_Work instructions_.
Reproduce every one of the entries below word for word, leaving out the pictures.

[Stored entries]
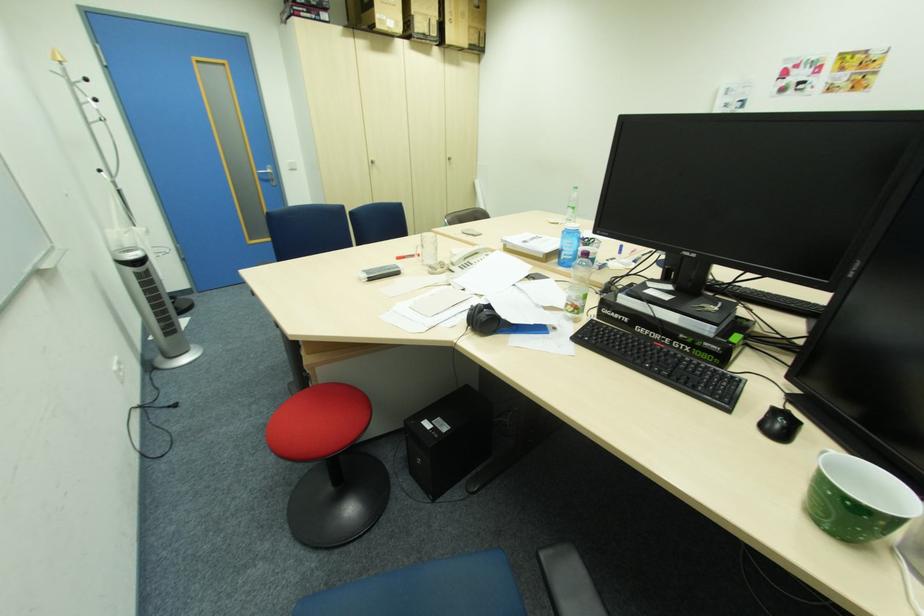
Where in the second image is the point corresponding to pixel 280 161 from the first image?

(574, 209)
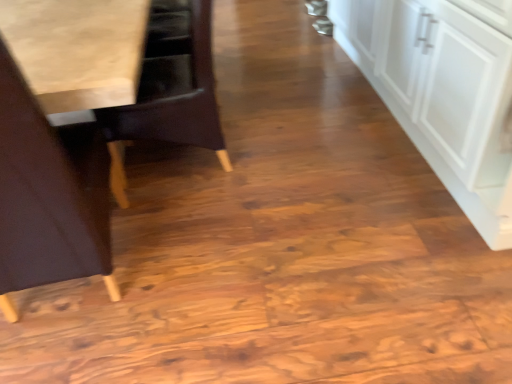
Identify the location of free spot to the right of light brown wood chair at left, arranged as the first chair when viewed from the front. This screenshot has height=384, width=512. (190, 262).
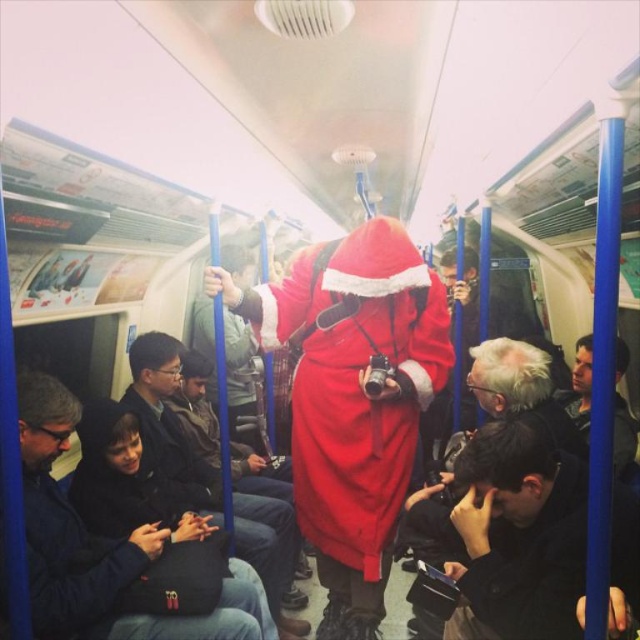
Who is positioned more to the right, velvet red santa at center or smooth black jacket at lower right?

smooth black jacket at lower right

Does point (429, 291) lie behind point (621, 456)?

No, (429, 291) is closer to viewer.

Locate an element on the screen. The width and height of the screenshot is (640, 640). velvet red santa at center is located at coordinates (353, 397).

Can you confirm if velvet red santa at center is taller than dark brown leather jacket at lower right?

Indeed, velvet red santa at center has a greater height compared to dark brown leather jacket at lower right.

Does point (360, 374) come farther from viewer compared to point (468, 596)?

That is True.

Who is more distant from viewer, (355,506) or (483,484)?

Positioned behind is point (355,506).

Locate an element on the screen. velvet red santa at center is located at coordinates (353, 397).

Who is positioned more to the right, velvet red santa at center or dark gray fabric jacket at lower left?

velvet red santa at center

Can you confirm if velvet red santa at center is positioned above dark gray fabric jacket at lower left?

Yes.

Image resolution: width=640 pixels, height=640 pixels. Find the location of `velvet red santa at center`. velvet red santa at center is located at coordinates (353, 397).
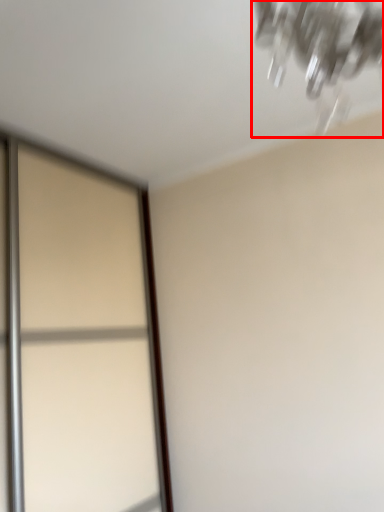
Question: From the image's perspective, where is lamp (annotated by the red box) located relative to screen door?

Choices:
 (A) above
 (B) below

Answer: (A)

_Worked solution_.
Where in the second image is the point corresponding to pixel 280 161 from the first image?

(574, 209)
Identify the location of free spot to the right of light brown wood chair at left, arranged as the first chair when viewed from the front. This screenshot has height=384, width=512. (190, 262).
Who is positioned more to the right, velvet red santa at center or smooth black jacket at lower right?

smooth black jacket at lower right

Does point (429, 291) lie behind point (621, 456)?

No, (429, 291) is closer to viewer.

Locate an element on the screen. The width and height of the screenshot is (640, 640). velvet red santa at center is located at coordinates (353, 397).

Can you confirm if velvet red santa at center is taller than dark brown leather jacket at lower right?

Indeed, velvet red santa at center has a greater height compared to dark brown leather jacket at lower right.

Does point (360, 374) come farther from viewer compared to point (468, 596)?

That is True.

Who is more distant from viewer, (355,506) or (483,484)?

Positioned behind is point (355,506).

Locate an element on the screen. velvet red santa at center is located at coordinates (353, 397).

Who is positioned more to the right, velvet red santa at center or dark gray fabric jacket at lower left?

velvet red santa at center

Can you confirm if velvet red santa at center is positioned above dark gray fabric jacket at lower left?

Yes.

Image resolution: width=640 pixels, height=640 pixels. Find the location of `velvet red santa at center`. velvet red santa at center is located at coordinates (353, 397).
Question: From the image's perspective, where is lamp (annotated by the red box) located relative to screen door?

Choices:
 (A) above
 (B) below

Answer: (A)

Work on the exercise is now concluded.